# HOW TO COMPLETE THIS TASK
When a line in the records includes the string "automobile", it goes into the tally; report that tally alone.

# LISTED RECORDS

####################

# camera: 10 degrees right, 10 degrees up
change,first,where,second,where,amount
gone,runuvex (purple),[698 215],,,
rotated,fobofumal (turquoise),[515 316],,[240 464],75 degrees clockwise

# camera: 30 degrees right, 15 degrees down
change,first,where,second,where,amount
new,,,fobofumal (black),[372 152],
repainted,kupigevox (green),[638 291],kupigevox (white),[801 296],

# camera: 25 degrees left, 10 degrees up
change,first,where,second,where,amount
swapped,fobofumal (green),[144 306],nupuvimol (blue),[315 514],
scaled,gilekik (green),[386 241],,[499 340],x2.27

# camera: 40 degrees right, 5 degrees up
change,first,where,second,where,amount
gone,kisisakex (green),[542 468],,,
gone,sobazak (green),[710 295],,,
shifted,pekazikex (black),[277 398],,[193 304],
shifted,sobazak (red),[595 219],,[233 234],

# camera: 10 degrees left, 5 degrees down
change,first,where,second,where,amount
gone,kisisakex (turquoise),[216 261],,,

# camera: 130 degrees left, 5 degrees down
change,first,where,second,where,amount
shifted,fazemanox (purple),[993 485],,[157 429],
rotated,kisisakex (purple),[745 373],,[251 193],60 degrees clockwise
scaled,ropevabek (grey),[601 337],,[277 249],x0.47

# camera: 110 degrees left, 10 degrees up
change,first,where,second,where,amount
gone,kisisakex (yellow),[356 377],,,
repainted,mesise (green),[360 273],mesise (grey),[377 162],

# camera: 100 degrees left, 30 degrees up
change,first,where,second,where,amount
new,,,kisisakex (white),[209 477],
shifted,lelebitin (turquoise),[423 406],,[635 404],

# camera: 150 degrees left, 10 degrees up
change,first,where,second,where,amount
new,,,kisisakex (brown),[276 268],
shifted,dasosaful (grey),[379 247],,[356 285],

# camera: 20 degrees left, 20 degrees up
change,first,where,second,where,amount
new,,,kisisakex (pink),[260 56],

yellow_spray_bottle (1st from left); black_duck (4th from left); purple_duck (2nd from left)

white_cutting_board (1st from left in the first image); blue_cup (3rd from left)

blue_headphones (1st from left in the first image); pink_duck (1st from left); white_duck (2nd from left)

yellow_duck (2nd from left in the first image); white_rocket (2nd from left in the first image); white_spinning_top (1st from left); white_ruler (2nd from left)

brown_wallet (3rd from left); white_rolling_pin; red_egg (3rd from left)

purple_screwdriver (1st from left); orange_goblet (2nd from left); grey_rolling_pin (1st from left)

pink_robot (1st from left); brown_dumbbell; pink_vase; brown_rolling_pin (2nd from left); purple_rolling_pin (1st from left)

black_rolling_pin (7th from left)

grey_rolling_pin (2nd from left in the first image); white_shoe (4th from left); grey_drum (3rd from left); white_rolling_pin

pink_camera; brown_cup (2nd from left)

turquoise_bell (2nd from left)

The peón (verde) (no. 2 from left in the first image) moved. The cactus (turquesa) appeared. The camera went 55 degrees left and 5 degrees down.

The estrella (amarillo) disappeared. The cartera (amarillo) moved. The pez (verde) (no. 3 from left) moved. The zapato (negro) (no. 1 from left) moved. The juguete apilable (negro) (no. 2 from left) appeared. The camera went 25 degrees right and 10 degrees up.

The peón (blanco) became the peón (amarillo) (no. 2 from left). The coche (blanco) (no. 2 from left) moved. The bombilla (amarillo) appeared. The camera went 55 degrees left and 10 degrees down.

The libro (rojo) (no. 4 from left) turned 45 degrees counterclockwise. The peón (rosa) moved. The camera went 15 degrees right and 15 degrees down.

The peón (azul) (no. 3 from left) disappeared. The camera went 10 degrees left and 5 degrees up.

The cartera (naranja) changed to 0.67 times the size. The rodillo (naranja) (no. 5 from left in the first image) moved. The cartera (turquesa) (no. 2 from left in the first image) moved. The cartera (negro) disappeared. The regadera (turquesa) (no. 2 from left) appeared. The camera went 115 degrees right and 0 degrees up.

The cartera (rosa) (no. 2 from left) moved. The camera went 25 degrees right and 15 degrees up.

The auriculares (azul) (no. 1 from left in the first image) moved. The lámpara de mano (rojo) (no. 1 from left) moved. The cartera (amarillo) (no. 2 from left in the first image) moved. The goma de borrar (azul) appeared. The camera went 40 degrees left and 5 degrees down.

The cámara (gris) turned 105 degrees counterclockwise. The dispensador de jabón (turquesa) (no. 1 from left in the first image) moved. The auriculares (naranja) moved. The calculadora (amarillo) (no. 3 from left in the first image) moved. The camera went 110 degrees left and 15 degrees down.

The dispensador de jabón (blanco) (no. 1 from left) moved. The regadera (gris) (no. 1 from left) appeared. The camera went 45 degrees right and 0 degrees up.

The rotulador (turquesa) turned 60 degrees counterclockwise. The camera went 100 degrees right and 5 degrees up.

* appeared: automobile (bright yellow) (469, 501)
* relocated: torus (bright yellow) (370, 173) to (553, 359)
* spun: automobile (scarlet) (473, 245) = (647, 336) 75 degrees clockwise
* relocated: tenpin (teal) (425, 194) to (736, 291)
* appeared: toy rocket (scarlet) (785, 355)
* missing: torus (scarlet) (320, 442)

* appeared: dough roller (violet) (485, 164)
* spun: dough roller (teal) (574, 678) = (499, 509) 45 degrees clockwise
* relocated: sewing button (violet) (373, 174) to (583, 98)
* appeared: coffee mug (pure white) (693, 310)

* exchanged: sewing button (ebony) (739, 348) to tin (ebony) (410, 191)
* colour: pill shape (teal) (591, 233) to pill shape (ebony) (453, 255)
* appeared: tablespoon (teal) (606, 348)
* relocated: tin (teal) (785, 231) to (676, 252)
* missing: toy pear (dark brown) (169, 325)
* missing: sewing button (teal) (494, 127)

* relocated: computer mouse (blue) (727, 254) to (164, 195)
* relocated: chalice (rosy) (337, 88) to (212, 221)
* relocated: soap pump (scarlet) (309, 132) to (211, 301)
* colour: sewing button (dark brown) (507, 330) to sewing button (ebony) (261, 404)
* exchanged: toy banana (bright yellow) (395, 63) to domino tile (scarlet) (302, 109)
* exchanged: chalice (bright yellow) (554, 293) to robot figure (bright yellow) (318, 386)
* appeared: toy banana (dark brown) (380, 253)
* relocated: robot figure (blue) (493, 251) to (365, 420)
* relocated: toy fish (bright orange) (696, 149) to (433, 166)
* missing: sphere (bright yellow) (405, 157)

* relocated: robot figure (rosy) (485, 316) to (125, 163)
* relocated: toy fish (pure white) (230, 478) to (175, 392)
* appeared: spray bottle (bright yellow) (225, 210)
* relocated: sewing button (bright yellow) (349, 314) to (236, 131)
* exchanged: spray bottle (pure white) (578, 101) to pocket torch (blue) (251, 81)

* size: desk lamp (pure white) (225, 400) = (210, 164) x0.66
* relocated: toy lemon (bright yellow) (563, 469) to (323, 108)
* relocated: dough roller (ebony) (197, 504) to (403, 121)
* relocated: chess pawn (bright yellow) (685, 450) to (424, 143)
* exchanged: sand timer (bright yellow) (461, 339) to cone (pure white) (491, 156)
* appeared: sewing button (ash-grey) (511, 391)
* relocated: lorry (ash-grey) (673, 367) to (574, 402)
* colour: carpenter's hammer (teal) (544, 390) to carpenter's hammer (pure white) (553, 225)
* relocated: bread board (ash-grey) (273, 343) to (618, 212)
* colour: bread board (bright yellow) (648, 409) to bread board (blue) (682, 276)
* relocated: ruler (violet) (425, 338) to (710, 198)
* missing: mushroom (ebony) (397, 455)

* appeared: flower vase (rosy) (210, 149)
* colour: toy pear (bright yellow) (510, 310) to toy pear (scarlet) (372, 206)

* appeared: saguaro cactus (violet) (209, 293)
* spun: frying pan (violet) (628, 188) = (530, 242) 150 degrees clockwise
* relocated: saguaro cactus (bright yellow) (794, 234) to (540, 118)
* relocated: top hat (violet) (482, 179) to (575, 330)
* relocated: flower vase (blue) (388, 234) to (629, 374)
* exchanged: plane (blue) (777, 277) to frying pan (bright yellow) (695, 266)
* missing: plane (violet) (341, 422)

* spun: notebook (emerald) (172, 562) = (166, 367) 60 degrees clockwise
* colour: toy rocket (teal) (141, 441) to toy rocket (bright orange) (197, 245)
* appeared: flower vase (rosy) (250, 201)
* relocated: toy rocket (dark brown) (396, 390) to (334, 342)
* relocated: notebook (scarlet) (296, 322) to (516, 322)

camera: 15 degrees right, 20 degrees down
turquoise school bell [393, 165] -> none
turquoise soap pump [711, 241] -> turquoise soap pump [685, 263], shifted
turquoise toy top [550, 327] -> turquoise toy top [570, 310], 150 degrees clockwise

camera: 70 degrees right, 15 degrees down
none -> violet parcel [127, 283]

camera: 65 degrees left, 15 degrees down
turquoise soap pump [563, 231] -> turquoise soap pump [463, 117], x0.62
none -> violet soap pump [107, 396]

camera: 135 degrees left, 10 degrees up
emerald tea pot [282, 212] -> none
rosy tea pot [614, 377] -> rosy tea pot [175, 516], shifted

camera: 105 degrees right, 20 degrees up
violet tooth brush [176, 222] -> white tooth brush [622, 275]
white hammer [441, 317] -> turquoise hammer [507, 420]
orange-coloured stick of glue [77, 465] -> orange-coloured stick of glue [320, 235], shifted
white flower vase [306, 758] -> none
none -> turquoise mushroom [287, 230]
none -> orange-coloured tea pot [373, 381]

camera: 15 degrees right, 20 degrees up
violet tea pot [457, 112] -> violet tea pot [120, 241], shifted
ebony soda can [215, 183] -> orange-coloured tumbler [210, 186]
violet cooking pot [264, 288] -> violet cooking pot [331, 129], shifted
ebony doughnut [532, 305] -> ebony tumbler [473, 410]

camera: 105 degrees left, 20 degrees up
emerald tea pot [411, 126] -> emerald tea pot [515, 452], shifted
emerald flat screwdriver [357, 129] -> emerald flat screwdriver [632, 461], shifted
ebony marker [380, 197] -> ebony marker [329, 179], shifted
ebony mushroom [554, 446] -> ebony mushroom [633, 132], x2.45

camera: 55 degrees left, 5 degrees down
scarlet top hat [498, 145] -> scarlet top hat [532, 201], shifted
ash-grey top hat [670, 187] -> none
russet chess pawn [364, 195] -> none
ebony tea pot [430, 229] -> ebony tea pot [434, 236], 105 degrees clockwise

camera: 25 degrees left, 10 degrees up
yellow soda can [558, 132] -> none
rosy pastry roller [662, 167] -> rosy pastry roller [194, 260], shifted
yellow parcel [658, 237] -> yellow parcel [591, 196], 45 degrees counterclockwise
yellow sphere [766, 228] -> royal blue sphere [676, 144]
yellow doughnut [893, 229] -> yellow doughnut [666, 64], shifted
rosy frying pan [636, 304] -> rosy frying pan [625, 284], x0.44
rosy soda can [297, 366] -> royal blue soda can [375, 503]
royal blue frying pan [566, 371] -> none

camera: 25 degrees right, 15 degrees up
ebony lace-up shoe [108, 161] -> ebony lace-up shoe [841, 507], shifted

####################

# RESULT FOR THIS TASK
2